What is expected >> Each line below is to be copied exactly as it appears.

--- START ---

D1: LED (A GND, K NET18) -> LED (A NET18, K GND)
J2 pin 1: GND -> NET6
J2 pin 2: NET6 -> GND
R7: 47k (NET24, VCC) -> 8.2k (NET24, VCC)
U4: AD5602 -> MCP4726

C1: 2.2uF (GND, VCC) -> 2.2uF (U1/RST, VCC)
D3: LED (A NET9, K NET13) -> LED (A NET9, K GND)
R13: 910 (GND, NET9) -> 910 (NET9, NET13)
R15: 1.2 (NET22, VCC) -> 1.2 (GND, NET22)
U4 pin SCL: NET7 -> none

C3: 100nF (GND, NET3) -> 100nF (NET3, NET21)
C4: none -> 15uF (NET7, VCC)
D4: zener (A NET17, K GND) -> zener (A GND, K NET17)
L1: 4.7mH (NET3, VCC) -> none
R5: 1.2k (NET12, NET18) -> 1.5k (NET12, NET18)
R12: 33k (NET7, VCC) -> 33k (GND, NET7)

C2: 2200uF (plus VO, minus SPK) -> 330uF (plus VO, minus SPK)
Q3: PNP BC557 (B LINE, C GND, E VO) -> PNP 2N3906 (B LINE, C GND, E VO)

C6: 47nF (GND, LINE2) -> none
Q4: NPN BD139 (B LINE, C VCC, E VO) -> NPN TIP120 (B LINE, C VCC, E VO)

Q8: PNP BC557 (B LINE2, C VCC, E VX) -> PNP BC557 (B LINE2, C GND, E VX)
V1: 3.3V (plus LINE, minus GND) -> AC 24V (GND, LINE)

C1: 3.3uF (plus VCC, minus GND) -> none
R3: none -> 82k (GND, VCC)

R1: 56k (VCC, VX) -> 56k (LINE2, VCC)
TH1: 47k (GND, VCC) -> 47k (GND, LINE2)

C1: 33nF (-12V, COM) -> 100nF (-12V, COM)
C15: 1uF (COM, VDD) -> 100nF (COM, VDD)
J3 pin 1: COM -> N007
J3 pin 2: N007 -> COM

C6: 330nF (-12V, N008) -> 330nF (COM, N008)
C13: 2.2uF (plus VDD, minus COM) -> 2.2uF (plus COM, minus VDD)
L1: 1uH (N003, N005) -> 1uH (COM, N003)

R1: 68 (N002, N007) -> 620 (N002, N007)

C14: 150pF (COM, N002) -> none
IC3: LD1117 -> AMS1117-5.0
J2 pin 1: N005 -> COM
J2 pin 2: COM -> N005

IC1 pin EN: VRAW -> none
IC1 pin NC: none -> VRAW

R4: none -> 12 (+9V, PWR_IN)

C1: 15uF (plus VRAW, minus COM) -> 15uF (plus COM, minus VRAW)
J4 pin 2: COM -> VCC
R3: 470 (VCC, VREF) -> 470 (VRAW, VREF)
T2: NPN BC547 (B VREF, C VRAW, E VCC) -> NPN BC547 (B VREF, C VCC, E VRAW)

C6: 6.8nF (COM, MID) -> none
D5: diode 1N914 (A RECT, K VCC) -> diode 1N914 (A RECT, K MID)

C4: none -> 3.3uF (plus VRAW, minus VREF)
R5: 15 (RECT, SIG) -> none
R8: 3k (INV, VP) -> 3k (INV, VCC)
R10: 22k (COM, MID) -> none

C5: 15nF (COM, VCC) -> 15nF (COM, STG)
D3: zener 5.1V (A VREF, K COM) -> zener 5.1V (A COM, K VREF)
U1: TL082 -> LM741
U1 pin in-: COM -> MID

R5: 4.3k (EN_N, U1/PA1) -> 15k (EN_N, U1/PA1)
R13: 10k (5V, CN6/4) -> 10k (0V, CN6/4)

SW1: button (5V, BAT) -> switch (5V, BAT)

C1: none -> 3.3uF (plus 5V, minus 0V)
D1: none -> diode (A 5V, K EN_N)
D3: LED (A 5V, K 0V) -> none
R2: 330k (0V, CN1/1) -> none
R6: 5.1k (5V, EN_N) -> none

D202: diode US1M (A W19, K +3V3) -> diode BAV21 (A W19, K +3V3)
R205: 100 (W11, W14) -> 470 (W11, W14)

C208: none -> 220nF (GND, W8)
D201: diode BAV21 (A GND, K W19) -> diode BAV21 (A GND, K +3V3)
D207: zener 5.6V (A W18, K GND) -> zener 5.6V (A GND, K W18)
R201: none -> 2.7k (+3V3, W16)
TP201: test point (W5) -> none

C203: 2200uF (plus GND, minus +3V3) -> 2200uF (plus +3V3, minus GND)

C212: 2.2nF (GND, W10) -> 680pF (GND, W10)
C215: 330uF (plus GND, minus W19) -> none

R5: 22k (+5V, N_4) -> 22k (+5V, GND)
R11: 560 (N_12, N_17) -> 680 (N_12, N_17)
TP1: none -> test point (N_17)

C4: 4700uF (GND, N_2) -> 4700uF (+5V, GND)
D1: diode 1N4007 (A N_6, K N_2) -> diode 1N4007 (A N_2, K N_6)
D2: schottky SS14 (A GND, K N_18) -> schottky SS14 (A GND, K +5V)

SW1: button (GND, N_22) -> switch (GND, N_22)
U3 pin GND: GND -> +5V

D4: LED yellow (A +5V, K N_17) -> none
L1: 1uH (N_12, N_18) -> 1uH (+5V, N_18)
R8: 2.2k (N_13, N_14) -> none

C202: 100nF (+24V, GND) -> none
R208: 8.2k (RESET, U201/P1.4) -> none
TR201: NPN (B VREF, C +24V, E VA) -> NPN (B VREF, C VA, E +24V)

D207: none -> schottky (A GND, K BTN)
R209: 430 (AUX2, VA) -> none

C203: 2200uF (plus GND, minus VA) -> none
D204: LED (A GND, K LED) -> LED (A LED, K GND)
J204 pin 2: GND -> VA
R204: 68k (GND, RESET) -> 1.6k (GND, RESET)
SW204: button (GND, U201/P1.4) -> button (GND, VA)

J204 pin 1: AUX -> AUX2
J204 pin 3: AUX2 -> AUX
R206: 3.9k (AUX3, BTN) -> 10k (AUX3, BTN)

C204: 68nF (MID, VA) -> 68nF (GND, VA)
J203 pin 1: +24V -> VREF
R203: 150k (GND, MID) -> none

--- END ---

Answer for the task >>
D1: LED (A GND, K NET18) -> LED (A NET18, K GND)
J2 pin 1: GND -> NET6
J2 pin 2: NET6 -> GND
R7: 47k (NET24, VCC) -> 8.2k (NET24, VCC)
U4: AD5602 -> MCP4726

C1: 2.2uF (GND, VCC) -> 2.2uF (U1/RST, VCC)
D3: LED (A NET9, K NET13) -> LED (A NET9, K GND)
R13: 910 (GND, NET9) -> 910 (NET9, NET13)
R15: 1.2 (NET22, VCC) -> 1.2 (GND, NET22)
U4 pin SCL: NET7 -> none

C3: 100nF (GND, NET3) -> 100nF (NET3, NET21)
C4: none -> 15uF (NET7, VCC)
D4: zener (A NET17, K GND) -> zener (A GND, K NET17)
L1: 4.7mH (NET3, VCC) -> none
R5: 1.2k (NET12, NET18) -> 1.5k (NET12, NET18)
R12: 33k (NET7, VCC) -> 33k (GND, NET7)

C2: 2200uF (plus VO, minus SPK) -> 330uF (plus VO, minus SPK)
Q3: PNP BC557 (B LINE, C GND, E VO) -> PNP 2N3906 (B LINE, C GND, E VO)

C6: 47nF (GND, LINE2) -> none
Q4: NPN BD139 (B LINE, C VCC, E VO) -> NPN TIP120 (B LINE, C VCC, E VO)

Q8: PNP BC557 (B LINE2, C VCC, E VX) -> PNP BC557 (B LINE2, C GND, E VX)
V1: 3.3V (plus LINE, minus GND) -> AC 24V (GND, LINE)

C1: 3.3uF (plus VCC, minus GND) -> none
R3: none -> 82k (GND, VCC)

R1: 56k (VCC, VX) -> 56k (LINE2, VCC)
TH1: 47k (GND, VCC) -> 47k (GND, LINE2)

C1: 33nF (-12V, COM) -> 100nF (-12V, COM)
C15: 1uF (COM, VDD) -> 100nF (COM, VDD)
J3 pin 1: COM -> N007
J3 pin 2: N007 -> COM

C6: 330nF (-12V, N008) -> 330nF (COM, N008)
C13: 2.2uF (plus VDD, minus COM) -> 2.2uF (plus COM, minus VDD)
L1: 1uH (N003, N005) -> 1uH (COM, N003)

R1: 68 (N002, N007) -> 620 (N002, N007)

C14: 150pF (COM, N002) -> none
IC3: LD1117 -> AMS1117-5.0
J2 pin 1: N005 -> COM
J2 pin 2: COM -> N005

IC1 pin EN: VRAW -> none
IC1 pin NC: none -> VRAW

R4: none -> 12 (+9V, PWR_IN)

C1: 15uF (plus VRAW, minus COM) -> 15uF (plus COM, minus VRAW)
J4 pin 2: COM -> VCC
R3: 470 (VCC, VREF) -> 470 (VRAW, VREF)
T2: NPN BC547 (B VREF, C VRAW, E VCC) -> NPN BC547 (B VREF, C VCC, E VRAW)

C6: 6.8nF (COM, MID) -> none
D5: diode 1N914 (A RECT, K VCC) -> diode 1N914 (A RECT, K MID)

C4: none -> 3.3uF (plus VRAW, minus VREF)
R5: 15 (RECT, SIG) -> none
R8: 3k (INV, VP) -> 3k (INV, VCC)
R10: 22k (COM, MID) -> none

C5: 15nF (COM, VCC) -> 15nF (COM, STG)
D3: zener 5.1V (A VREF, K COM) -> zener 5.1V (A COM, K VREF)
U1: TL082 -> LM741
U1 pin in-: COM -> MID

R5: 4.3k (EN_N, U1/PA1) -> 15k (EN_N, U1/PA1)
R13: 10k (5V, CN6/4) -> 10k (0V, CN6/4)

SW1: button (5V, BAT) -> switch (5V, BAT)

C1: none -> 3.3uF (plus 5V, minus 0V)
D1: none -> diode (A 5V, K EN_N)
D3: LED (A 5V, K 0V) -> none
R2: 330k (0V, CN1/1) -> none
R6: 5.1k (5V, EN_N) -> none

D202: diode US1M (A W19, K +3V3) -> diode BAV21 (A W19, K +3V3)
R205: 100 (W11, W14) -> 470 (W11, W14)

C208: none -> 220nF (GND, W8)
D201: diode BAV21 (A GND, K W19) -> diode BAV21 (A GND, K +3V3)
D207: zener 5.6V (A W18, K GND) -> zener 5.6V (A GND, K W18)
R201: none -> 2.7k (+3V3, W16)
TP201: test point (W5) -> none

C203: 2200uF (plus GND, minus +3V3) -> 2200uF (plus +3V3, minus GND)

C212: 2.2nF (GND, W10) -> 680pF (GND, W10)
C215: 330uF (plus GND, minus W19) -> none

R5: 22k (+5V, N_4) -> 22k (+5V, GND)
R11: 560 (N_12, N_17) -> 680 (N_12, N_17)
TP1: none -> test point (N_17)

C4: 4700uF (GND, N_2) -> 4700uF (+5V, GND)
D1: diode 1N4007 (A N_6, K N_2) -> diode 1N4007 (A N_2, K N_6)
D2: schottky SS14 (A GND, K N_18) -> schottky SS14 (A GND, K +5V)

SW1: button (GND, N_22) -> switch (GND, N_22)
U3 pin GND: GND -> +5V

D4: LED yellow (A +5V, K N_17) -> none
L1: 1uH (N_12, N_18) -> 1uH (+5V, N_18)
R8: 2.2k (N_13, N_14) -> none

C202: 100nF (+24V, GND) -> none
R208: 8.2k (RESET, U201/P1.4) -> none
TR201: NPN (B VREF, C +24V, E VA) -> NPN (B VREF, C VA, E +24V)

D207: none -> schottky (A GND, K BTN)
R209: 430 (AUX2, VA) -> none

C203: 2200uF (plus GND, minus VA) -> none
D204: LED (A GND, K LED) -> LED (A LED, K GND)
J204 pin 2: GND -> VA
R204: 68k (GND, RESET) -> 1.6k (GND, RESET)
SW204: button (GND, U201/P1.4) -> button (GND, VA)

J204 pin 1: AUX -> AUX2
J204 pin 3: AUX2 -> AUX
R206: 3.9k (AUX3, BTN) -> 10k (AUX3, BTN)

C204: 68nF (MID, VA) -> 68nF (GND, VA)
J203 pin 1: +24V -> VREF
R203: 150k (GND, MID) -> none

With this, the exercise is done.